(Difference listings)
---
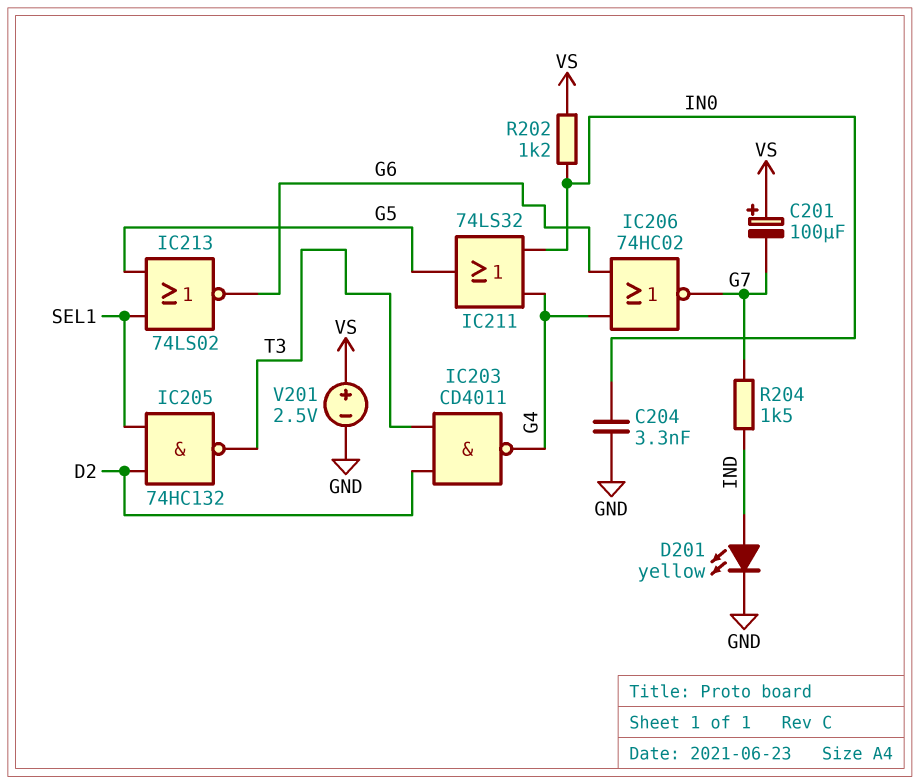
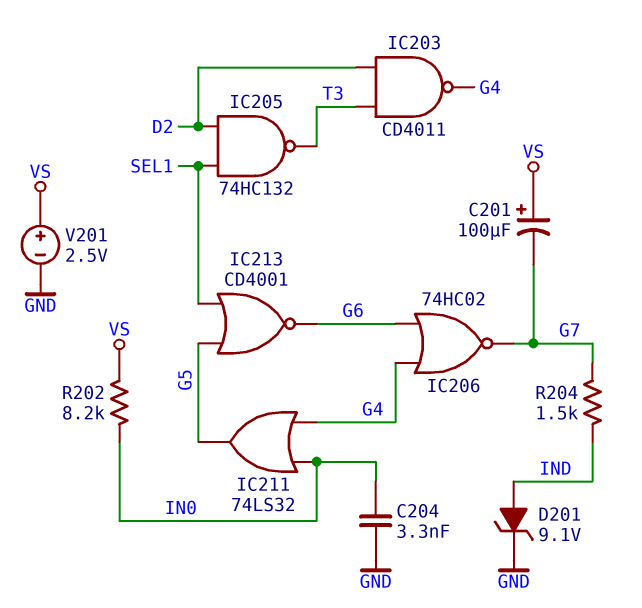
D201: LED yellow (A IND, K GND) -> zener 9.1V (A IND, K GND)
IC213: NOR 74LS02 (in G5, in SEL1, out G6) -> NOR CD4001 (in G5, in SEL1, out G6)
R202: 1.2k (IN0, VS) -> 8.2k (IN0, VS)

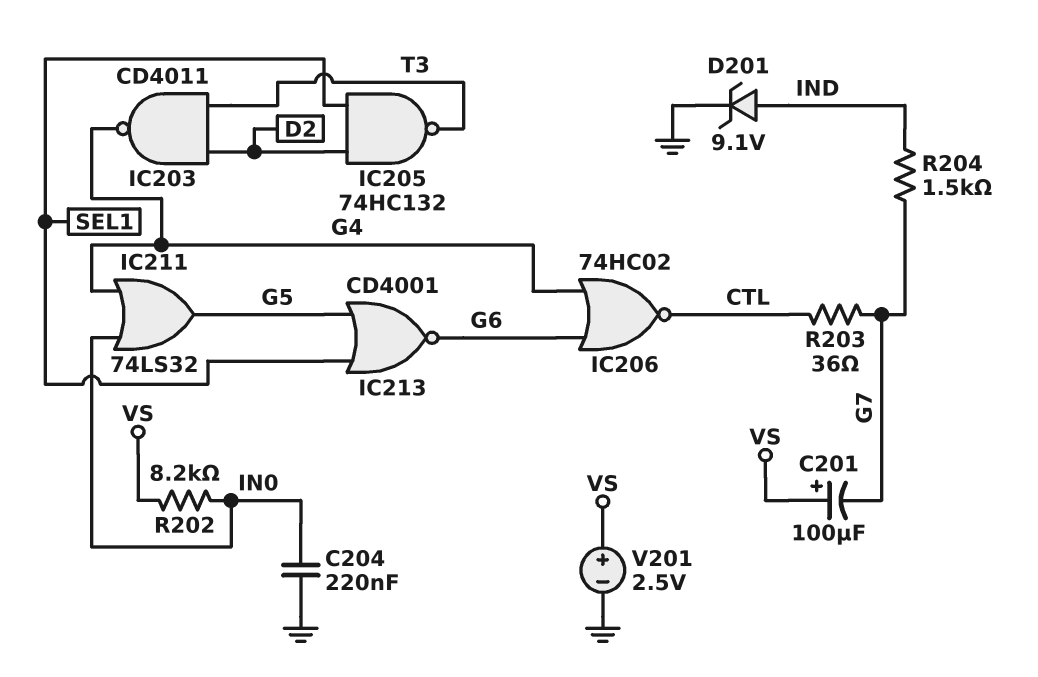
C204: 3.3nF (GND, IN0) -> 220nF (GND, IN0)
IC206: NOR 74HC02 (in G4, in G6, out G7) -> NOR 74HC02 (in G4, in G6, out CTL)
R203: none -> 36 (CTL, G7)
---
--- ABOUT THIS EXERCISE ---
Write out the entries above word for word. Do not include the pictures.

--- RESULT OF THE TASK ---
D201: LED yellow (A IND, K GND) -> zener 9.1V (A IND, K GND)
IC213: NOR 74LS02 (in G5, in SEL1, out G6) -> NOR CD4001 (in G5, in SEL1, out G6)
R202: 1.2k (IN0, VS) -> 8.2k (IN0, VS)

C204: 3.3nF (GND, IN0) -> 220nF (GND, IN0)
IC206: NOR 74HC02 (in G4, in G6, out G7) -> NOR 74HC02 (in G4, in G6, out CTL)
R203: none -> 36 (CTL, G7)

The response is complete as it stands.